Recorded data:

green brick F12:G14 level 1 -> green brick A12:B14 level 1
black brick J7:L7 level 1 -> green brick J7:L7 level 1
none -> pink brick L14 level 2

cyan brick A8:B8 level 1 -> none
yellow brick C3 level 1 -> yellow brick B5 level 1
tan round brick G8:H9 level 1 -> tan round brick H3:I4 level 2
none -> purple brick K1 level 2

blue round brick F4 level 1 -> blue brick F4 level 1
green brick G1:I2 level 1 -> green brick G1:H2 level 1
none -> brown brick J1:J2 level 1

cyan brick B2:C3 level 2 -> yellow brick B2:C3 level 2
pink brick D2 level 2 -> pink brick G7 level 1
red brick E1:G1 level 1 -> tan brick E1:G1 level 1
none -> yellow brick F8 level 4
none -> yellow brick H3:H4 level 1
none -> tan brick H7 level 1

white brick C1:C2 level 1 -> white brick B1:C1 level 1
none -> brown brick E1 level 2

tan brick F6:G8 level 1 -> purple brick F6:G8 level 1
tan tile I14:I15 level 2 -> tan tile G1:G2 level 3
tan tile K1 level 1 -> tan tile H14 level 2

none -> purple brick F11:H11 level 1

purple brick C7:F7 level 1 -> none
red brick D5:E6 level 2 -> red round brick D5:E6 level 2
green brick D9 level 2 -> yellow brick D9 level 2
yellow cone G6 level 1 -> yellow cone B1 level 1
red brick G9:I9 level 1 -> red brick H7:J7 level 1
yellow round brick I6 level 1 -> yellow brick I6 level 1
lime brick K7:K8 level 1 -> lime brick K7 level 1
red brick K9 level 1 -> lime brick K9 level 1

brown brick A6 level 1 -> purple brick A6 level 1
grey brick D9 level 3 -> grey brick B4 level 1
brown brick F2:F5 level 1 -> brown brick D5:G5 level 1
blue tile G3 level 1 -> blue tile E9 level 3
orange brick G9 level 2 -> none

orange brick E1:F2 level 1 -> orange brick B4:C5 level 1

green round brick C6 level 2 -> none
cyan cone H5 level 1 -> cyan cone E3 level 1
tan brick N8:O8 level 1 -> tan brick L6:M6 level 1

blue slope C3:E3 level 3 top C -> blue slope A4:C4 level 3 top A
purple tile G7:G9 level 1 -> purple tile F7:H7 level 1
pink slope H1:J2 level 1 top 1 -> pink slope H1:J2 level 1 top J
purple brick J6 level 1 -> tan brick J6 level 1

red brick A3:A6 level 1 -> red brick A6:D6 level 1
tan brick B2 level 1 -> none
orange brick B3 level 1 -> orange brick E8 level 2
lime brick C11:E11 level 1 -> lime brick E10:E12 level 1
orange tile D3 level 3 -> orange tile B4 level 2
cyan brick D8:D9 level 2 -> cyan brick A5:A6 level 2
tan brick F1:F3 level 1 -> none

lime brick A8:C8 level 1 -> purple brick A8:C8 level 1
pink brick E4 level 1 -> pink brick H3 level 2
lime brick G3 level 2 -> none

What to produce - Proceeding from the line containing "green brick D9" through the line containing "grey brick D9", transcribe the lines above exactly, both end lines included.

Answer -
green brick D9 level 2 -> yellow brick D9 level 2
yellow cone G6 level 1 -> yellow cone B1 level 1
red brick G9:I9 level 1 -> red brick H7:J7 level 1
yellow round brick I6 level 1 -> yellow brick I6 level 1
lime brick K7:K8 level 1 -> lime brick K7 level 1
red brick K9 level 1 -> lime brick K9 level 1

brown brick A6 level 1 -> purple brick A6 level 1
grey brick D9 level 3 -> grey brick B4 level 1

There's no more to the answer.